- Task brief
Where a line below contains "pencil", count it. Reply with the total only.

- Records to use
--- START ---
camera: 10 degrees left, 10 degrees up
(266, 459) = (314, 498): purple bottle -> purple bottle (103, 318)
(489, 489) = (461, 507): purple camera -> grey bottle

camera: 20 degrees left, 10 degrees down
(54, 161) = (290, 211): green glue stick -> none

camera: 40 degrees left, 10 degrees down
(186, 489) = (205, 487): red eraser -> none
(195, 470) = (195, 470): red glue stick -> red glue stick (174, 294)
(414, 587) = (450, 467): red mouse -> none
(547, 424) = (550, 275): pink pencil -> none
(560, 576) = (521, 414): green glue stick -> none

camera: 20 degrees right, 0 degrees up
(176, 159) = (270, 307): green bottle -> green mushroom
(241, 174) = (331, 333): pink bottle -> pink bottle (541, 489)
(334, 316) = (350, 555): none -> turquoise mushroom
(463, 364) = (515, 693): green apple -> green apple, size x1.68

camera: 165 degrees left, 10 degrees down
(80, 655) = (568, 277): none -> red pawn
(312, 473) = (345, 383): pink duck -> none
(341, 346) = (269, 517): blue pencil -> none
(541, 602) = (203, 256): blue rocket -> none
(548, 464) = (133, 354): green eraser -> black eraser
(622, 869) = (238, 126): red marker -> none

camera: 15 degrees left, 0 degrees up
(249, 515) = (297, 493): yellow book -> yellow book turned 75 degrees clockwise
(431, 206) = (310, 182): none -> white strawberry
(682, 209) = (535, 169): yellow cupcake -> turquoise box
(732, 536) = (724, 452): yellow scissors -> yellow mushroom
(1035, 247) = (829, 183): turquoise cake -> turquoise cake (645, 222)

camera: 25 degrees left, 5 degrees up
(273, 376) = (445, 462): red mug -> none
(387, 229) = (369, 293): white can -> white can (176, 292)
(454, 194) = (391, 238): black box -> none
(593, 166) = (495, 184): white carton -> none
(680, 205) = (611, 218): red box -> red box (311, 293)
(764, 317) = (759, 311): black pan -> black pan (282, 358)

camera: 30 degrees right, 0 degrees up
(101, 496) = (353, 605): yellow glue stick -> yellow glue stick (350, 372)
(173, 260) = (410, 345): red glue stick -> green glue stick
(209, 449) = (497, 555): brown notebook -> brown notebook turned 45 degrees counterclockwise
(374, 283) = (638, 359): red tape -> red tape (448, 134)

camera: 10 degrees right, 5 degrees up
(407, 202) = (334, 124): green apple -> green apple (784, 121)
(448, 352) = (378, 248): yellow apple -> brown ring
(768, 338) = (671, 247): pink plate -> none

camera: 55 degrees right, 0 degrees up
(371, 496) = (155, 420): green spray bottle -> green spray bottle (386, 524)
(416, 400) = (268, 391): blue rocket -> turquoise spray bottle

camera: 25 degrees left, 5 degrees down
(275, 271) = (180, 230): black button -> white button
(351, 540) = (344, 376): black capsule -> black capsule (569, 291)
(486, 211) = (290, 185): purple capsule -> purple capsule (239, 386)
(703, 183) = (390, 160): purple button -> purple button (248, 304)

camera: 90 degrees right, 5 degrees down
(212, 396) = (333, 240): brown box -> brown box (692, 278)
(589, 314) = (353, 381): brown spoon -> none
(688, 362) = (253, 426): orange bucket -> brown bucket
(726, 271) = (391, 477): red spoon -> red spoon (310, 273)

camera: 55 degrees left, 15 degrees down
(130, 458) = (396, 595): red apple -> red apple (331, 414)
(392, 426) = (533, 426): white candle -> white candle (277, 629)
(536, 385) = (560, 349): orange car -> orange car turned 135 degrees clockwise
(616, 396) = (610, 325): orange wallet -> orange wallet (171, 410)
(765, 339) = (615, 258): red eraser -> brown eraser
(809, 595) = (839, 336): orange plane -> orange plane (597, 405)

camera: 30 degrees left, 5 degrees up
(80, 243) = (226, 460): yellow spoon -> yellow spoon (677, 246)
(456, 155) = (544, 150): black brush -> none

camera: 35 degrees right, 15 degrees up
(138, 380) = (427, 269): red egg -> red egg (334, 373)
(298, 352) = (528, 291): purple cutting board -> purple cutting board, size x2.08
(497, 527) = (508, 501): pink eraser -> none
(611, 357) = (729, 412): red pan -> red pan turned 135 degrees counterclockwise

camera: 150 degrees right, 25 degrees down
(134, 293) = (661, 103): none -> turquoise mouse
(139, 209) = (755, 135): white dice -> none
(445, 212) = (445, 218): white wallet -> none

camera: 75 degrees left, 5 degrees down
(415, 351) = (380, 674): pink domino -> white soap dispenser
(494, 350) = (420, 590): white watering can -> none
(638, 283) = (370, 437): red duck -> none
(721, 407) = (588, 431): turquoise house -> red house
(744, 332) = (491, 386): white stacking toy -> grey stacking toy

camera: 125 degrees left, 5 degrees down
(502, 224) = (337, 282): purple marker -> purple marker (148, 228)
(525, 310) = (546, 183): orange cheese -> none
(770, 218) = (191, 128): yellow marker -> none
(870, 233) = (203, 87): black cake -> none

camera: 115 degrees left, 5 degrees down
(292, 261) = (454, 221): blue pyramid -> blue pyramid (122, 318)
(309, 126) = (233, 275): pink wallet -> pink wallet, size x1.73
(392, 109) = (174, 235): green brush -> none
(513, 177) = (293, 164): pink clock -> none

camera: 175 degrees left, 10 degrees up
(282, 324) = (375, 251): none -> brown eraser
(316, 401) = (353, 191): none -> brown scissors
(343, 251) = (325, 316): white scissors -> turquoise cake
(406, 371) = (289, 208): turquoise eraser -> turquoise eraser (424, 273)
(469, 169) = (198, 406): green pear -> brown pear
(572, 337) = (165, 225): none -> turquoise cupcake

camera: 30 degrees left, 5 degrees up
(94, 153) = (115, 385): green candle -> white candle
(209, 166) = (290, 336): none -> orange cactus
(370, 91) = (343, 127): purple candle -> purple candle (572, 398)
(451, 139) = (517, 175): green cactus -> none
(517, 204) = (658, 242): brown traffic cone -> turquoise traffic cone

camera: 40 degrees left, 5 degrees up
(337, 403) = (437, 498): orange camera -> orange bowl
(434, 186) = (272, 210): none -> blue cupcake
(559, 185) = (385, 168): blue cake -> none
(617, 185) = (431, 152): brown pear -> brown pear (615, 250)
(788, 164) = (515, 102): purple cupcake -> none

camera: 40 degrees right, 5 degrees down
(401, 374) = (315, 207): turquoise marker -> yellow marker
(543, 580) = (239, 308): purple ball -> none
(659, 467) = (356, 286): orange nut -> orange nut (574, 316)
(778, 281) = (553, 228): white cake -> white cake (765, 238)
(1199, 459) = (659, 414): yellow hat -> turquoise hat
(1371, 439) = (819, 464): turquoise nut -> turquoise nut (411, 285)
--- END ---
- Solved problem
2